Would you repeat each of the lines below exactly?
# # # #
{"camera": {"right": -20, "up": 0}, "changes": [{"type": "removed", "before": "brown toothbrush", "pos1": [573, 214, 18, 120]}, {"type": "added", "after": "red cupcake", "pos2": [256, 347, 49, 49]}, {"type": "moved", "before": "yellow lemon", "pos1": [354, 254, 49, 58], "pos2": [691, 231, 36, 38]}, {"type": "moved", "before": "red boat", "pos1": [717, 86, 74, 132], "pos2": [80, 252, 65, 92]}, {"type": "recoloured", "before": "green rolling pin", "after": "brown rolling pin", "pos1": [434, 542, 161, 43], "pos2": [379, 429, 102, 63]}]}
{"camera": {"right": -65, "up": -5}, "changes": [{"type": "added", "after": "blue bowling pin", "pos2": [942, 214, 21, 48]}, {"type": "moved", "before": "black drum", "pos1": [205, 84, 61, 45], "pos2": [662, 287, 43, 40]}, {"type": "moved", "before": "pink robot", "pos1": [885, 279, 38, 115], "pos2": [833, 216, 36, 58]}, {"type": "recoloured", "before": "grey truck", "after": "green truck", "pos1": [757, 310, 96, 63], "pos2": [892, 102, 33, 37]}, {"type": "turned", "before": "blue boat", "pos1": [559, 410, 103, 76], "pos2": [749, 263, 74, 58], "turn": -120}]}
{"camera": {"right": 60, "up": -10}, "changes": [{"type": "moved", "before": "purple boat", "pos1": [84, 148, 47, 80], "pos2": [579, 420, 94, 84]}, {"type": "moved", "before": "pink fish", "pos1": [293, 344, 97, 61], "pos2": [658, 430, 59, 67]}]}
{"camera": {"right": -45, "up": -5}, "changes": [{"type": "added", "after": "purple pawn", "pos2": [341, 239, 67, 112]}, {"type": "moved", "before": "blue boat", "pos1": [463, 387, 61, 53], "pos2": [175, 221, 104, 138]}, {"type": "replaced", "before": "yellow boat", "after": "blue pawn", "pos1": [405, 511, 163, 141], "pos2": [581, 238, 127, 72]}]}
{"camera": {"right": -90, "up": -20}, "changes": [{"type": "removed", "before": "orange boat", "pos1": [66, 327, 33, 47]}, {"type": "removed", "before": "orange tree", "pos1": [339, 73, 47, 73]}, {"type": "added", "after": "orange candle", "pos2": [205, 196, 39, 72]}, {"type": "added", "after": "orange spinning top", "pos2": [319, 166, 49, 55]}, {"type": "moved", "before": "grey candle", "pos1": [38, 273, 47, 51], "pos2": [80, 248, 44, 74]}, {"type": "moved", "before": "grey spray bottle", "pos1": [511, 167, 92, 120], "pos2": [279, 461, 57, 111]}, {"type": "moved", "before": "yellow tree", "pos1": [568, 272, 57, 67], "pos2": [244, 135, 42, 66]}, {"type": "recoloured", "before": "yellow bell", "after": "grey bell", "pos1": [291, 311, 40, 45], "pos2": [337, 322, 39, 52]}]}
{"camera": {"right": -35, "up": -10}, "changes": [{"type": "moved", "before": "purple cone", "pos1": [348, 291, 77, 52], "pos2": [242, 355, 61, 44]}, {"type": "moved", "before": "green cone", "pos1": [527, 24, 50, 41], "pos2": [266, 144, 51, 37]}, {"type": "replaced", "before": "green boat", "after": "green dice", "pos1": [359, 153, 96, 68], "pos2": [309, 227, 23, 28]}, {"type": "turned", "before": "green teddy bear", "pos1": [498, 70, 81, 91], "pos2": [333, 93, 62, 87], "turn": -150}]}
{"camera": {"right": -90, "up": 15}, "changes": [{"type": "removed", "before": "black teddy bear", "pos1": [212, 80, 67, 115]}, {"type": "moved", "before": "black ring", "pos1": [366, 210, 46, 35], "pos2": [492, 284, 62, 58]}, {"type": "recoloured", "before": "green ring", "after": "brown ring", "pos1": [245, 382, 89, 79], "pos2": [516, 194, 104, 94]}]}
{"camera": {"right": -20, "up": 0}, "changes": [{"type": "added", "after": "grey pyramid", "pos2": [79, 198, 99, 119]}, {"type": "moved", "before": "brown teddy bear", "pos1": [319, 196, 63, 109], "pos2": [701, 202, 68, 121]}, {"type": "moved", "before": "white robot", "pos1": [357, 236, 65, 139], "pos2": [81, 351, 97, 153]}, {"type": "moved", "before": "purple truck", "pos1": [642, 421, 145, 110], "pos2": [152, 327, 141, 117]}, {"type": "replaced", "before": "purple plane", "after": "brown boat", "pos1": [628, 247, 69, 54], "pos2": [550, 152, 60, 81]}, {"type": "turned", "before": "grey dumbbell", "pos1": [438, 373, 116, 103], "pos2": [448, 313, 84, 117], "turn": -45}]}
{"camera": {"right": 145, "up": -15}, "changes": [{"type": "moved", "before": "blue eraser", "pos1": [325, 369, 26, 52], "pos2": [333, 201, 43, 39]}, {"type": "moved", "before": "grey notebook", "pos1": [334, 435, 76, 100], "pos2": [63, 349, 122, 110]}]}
# # # #
[RESPONSE]
{"camera": {"right": -20, "up": 0}, "changes": [{"type": "removed", "before": "brown toothbrush", "pos1": [573, 214, 18, 120]}, {"type": "added", "after": "red cupcake", "pos2": [256, 347, 49, 49]}, {"type": "moved", "before": "yellow lemon", "pos1": [354, 254, 49, 58], "pos2": [691, 231, 36, 38]}, {"type": "moved", "before": "red boat", "pos1": [717, 86, 74, 132], "pos2": [80, 252, 65, 92]}, {"type": "recoloured", "before": "green rolling pin", "after": "brown rolling pin", "pos1": [434, 542, 161, 43], "pos2": [379, 429, 102, 63]}]}
{"camera": {"right": -65, "up": -5}, "changes": [{"type": "added", "after": "blue bowling pin", "pos2": [942, 214, 21, 48]}, {"type": "moved", "before": "black drum", "pos1": [205, 84, 61, 45], "pos2": [662, 287, 43, 40]}, {"type": "moved", "before": "pink robot", "pos1": [885, 279, 38, 115], "pos2": [833, 216, 36, 58]}, {"type": "recoloured", "before": "grey truck", "after": "green truck", "pos1": [757, 310, 96, 63], "pos2": [892, 102, 33, 37]}, {"type": "turned", "before": "blue boat", "pos1": [559, 410, 103, 76], "pos2": [749, 263, 74, 58], "turn": -120}]}
{"camera": {"right": 60, "up": -10}, "changes": [{"type": "moved", "before": "purple boat", "pos1": [84, 148, 47, 80], "pos2": [579, 420, 94, 84]}, {"type": "moved", "before": "pink fish", "pos1": [293, 344, 97, 61], "pos2": [658, 430, 59, 67]}]}
{"camera": {"right": -45, "up": -5}, "changes": [{"type": "added", "after": "purple pawn", "pos2": [341, 239, 67, 112]}, {"type": "moved", "before": "blue boat", "pos1": [463, 387, 61, 53], "pos2": [175, 221, 104, 138]}, {"type": "replaced", "before": "yellow boat", "after": "blue pawn", "pos1": [405, 511, 163, 141], "pos2": [581, 238, 127, 72]}]}
{"camera": {"right": -90, "up": -20}, "changes": [{"type": "removed", "before": "orange boat", "pos1": [66, 327, 33, 47]}, {"type": "removed", "before": "orange tree", "pos1": [339, 73, 47, 73]}, {"type": "added", "after": "orange candle", "pos2": [205, 196, 39, 72]}, {"type": "added", "after": "orange spinning top", "pos2": [319, 166, 49, 55]}, {"type": "moved", "before": "grey candle", "pos1": [38, 273, 47, 51], "pos2": [80, 248, 44, 74]}, {"type": "moved", "before": "grey spray bottle", "pos1": [511, 167, 92, 120], "pos2": [279, 461, 57, 111]}, {"type": "moved", "before": "yellow tree", "pos1": [568, 272, 57, 67], "pos2": [244, 135, 42, 66]}, {"type": "recoloured", "before": "yellow bell", "after": "grey bell", "pos1": [291, 311, 40, 45], "pos2": [337, 322, 39, 52]}]}
{"camera": {"right": -35, "up": -10}, "changes": [{"type": "moved", "before": "purple cone", "pos1": [348, 291, 77, 52], "pos2": [242, 355, 61, 44]}, {"type": "moved", "before": "green cone", "pos1": [527, 24, 50, 41], "pos2": [266, 144, 51, 37]}, {"type": "replaced", "before": "green boat", "after": "green dice", "pos1": [359, 153, 96, 68], "pos2": [309, 227, 23, 28]}, {"type": "turned", "before": "green teddy bear", "pos1": [498, 70, 81, 91], "pos2": [333, 93, 62, 87], "turn": -150}]}
{"camera": {"right": -90, "up": 15}, "changes": [{"type": "removed", "before": "black teddy bear", "pos1": [212, 80, 67, 115]}, {"type": "moved", "before": "black ring", "pos1": [366, 210, 46, 35], "pos2": [492, 284, 62, 58]}, {"type": "recoloured", "before": "green ring", "after": "brown ring", "pos1": [245, 382, 89, 79], "pos2": [516, 194, 104, 94]}]}
{"camera": {"right": -20, "up": 0}, "changes": [{"type": "added", "after": "grey pyramid", "pos2": [79, 198, 99, 119]}, {"type": "moved", "before": "brown teddy bear", "pos1": [319, 196, 63, 109], "pos2": [701, 202, 68, 121]}, {"type": "moved", "before": "white robot", "pos1": [357, 236, 65, 139], "pos2": [81, 351, 97, 153]}, {"type": "moved", "before": "purple truck", "pos1": [642, 421, 145, 110], "pos2": [152, 327, 141, 117]}, {"type": "replaced", "before": "purple plane", "after": "brown boat", "pos1": [628, 247, 69, 54], "pos2": [550, 152, 60, 81]}, {"type": "turned", "before": "grey dumbbell", "pos1": [438, 373, 116, 103], "pos2": [448, 313, 84, 117], "turn": -45}]}
{"camera": {"right": 145, "up": -15}, "changes": [{"type": "moved", "before": "blue eraser", "pos1": [325, 369, 26, 52], "pos2": [333, 201, 43, 39]}, {"type": "moved", "before": "grey notebook", "pos1": [334, 435, 76, 100], "pos2": [63, 349, 122, 110]}]}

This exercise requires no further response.